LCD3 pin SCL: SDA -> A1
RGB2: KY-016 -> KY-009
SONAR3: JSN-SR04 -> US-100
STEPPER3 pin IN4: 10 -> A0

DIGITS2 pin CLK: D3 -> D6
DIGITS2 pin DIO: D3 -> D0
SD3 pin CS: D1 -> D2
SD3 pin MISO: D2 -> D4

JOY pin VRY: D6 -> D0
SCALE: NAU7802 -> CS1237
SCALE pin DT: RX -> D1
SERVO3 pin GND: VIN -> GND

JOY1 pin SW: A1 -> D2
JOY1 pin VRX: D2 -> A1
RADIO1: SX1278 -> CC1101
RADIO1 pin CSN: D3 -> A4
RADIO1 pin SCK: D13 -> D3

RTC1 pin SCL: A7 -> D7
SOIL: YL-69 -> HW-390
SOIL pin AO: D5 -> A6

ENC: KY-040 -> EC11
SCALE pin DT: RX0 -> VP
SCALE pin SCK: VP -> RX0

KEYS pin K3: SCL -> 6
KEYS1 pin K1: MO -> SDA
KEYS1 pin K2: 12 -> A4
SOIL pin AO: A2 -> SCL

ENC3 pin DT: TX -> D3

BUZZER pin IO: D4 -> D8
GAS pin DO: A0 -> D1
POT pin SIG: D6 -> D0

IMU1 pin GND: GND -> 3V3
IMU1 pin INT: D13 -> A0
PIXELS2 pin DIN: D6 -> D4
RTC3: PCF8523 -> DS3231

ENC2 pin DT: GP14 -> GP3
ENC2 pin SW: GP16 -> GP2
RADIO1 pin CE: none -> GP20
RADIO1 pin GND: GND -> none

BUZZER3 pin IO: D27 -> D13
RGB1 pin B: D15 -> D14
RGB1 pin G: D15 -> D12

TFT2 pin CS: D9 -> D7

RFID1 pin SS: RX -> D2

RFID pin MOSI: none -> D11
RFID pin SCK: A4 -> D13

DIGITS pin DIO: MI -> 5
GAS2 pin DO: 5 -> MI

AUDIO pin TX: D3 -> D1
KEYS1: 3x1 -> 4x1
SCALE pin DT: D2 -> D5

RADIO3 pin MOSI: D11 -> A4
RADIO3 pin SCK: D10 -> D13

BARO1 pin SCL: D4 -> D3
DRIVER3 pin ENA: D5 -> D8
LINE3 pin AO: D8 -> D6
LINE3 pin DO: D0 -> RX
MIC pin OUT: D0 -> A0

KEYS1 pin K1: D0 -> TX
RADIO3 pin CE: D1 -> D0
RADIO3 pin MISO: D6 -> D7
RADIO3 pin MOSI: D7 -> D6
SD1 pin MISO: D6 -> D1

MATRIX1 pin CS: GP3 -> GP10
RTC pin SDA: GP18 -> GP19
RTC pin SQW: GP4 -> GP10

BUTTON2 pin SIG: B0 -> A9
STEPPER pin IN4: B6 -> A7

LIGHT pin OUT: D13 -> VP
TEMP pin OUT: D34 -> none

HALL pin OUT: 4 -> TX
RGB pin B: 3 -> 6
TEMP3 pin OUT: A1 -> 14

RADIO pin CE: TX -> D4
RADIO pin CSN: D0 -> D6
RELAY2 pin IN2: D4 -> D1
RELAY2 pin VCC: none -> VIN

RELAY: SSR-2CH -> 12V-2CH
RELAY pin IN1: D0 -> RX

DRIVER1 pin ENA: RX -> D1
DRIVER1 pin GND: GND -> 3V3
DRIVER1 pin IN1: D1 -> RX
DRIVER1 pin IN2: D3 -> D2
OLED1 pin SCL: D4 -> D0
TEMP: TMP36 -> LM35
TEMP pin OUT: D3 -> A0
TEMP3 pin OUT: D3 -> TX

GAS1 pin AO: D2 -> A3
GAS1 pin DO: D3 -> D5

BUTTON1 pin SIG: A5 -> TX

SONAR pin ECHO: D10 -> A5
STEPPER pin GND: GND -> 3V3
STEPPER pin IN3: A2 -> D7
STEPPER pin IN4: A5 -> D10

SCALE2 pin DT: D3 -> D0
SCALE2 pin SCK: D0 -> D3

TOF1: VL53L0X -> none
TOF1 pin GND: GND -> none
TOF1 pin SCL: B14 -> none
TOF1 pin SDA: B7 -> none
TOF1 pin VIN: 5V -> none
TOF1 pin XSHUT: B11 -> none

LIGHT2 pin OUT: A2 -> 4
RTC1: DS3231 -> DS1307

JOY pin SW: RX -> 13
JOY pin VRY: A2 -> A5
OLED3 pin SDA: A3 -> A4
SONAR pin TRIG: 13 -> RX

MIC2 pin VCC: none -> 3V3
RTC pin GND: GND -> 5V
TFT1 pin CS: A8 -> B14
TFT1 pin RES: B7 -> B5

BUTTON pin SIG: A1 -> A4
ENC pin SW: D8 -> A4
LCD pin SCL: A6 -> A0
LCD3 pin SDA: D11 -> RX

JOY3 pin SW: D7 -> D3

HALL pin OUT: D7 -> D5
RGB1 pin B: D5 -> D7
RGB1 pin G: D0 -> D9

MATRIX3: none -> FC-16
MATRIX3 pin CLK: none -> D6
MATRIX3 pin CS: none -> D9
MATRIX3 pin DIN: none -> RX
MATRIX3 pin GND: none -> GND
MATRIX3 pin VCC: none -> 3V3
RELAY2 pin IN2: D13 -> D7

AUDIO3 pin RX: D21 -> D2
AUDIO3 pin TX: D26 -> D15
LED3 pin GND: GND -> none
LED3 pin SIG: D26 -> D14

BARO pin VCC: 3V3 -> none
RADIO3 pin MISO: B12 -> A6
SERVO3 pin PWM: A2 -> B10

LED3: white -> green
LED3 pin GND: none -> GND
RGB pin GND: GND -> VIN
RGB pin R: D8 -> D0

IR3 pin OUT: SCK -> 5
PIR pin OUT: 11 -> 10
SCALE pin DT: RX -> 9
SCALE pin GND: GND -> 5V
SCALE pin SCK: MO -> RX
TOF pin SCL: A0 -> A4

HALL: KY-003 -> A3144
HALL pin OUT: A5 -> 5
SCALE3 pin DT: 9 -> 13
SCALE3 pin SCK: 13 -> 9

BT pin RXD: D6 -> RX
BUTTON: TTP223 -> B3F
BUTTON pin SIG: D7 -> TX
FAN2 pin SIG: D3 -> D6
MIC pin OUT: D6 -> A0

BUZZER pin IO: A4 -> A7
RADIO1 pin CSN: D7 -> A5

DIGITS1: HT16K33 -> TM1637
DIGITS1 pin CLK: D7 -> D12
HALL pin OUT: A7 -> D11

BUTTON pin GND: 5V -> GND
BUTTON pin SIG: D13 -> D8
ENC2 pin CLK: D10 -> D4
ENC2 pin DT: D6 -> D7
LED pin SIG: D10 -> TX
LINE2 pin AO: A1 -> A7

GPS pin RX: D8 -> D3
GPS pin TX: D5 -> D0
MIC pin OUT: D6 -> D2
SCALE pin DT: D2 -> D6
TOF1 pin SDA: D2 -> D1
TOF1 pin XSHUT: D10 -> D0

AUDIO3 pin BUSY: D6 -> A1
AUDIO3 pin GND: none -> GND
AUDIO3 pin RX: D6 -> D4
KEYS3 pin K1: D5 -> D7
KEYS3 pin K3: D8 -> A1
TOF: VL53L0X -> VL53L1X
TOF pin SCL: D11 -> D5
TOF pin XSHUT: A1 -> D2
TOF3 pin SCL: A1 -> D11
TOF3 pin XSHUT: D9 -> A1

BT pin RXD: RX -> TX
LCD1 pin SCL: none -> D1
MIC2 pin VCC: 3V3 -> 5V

▸ **ABOUT THIS TASK**:
When a line in the material above contains the word "HALL", copy that line out.

▸ **TASK ANSWER**:
HALL pin OUT: 4 -> TX
HALL pin OUT: D7 -> D5
HALL: KY-003 -> A3144
HALL pin OUT: A5 -> 5
HALL pin OUT: A7 -> D11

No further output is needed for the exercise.